REQUIRED WORK:
I'd like the data below restated word for word, with the pictures left out.

STORED DATA:
============================================================

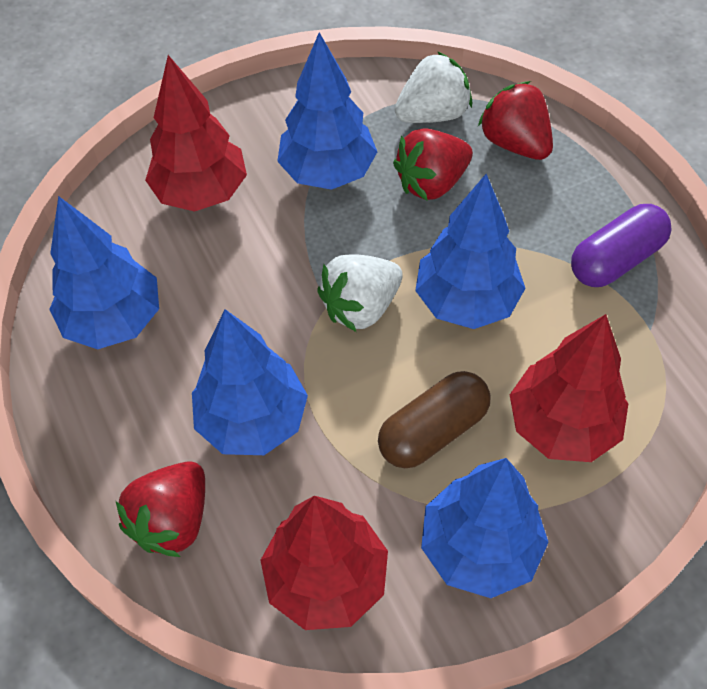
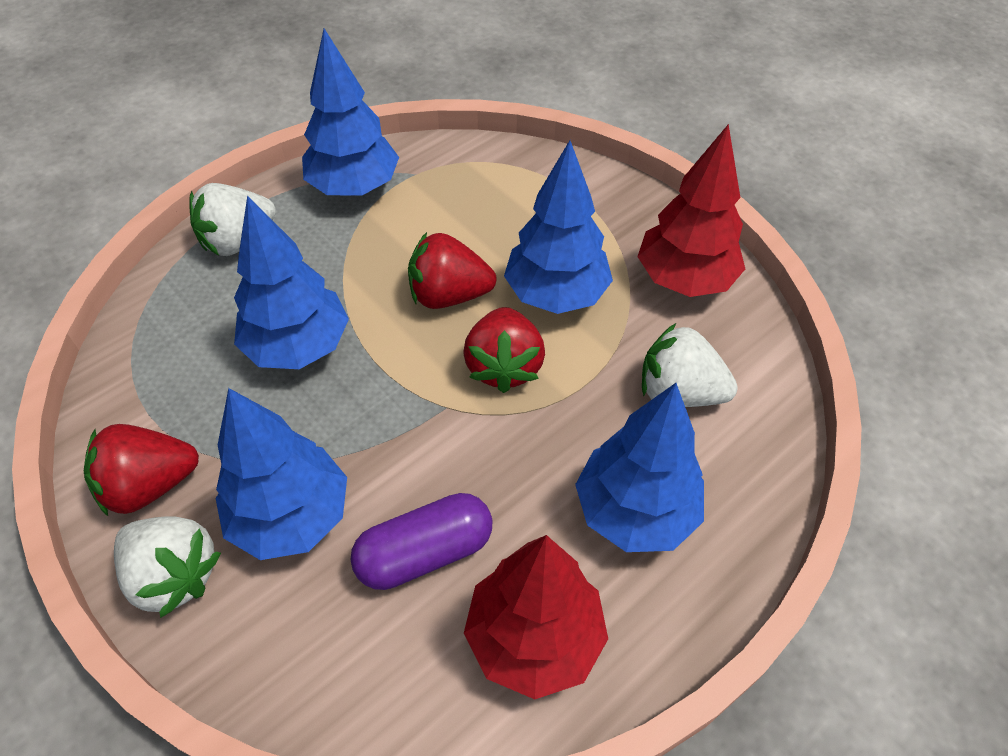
brown capsule: 1 -> 0
red tree: 3 -> 2
white strawberry: 2 -> 3

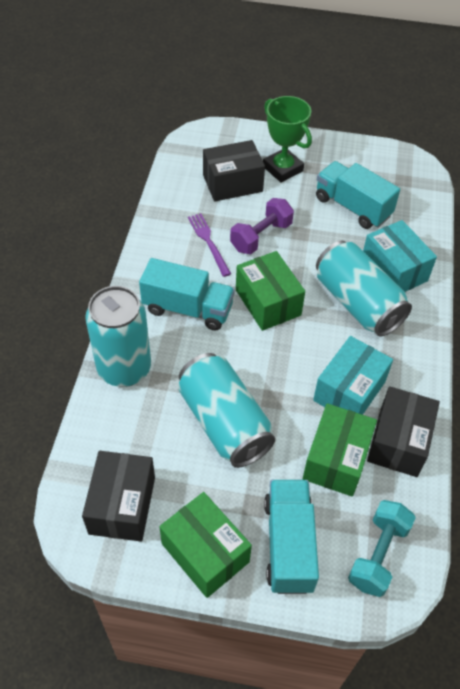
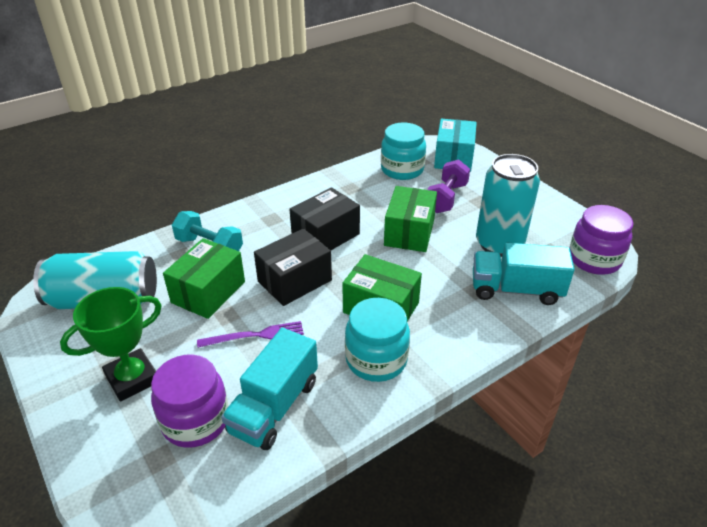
black box: 3 -> 2
purple jar: 0 -> 2
turquoise box: 2 -> 1
turquoise can: 3 -> 2
turquoise jar: 0 -> 2
turquoise truck: 3 -> 2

============================================================

ANSWER FOR THE TASK:
brown capsule: 1 -> 0
red tree: 3 -> 2
white strawberry: 2 -> 3

black box: 3 -> 2
purple jar: 0 -> 2
turquoise box: 2 -> 1
turquoise can: 3 -> 2
turquoise jar: 0 -> 2
turquoise truck: 3 -> 2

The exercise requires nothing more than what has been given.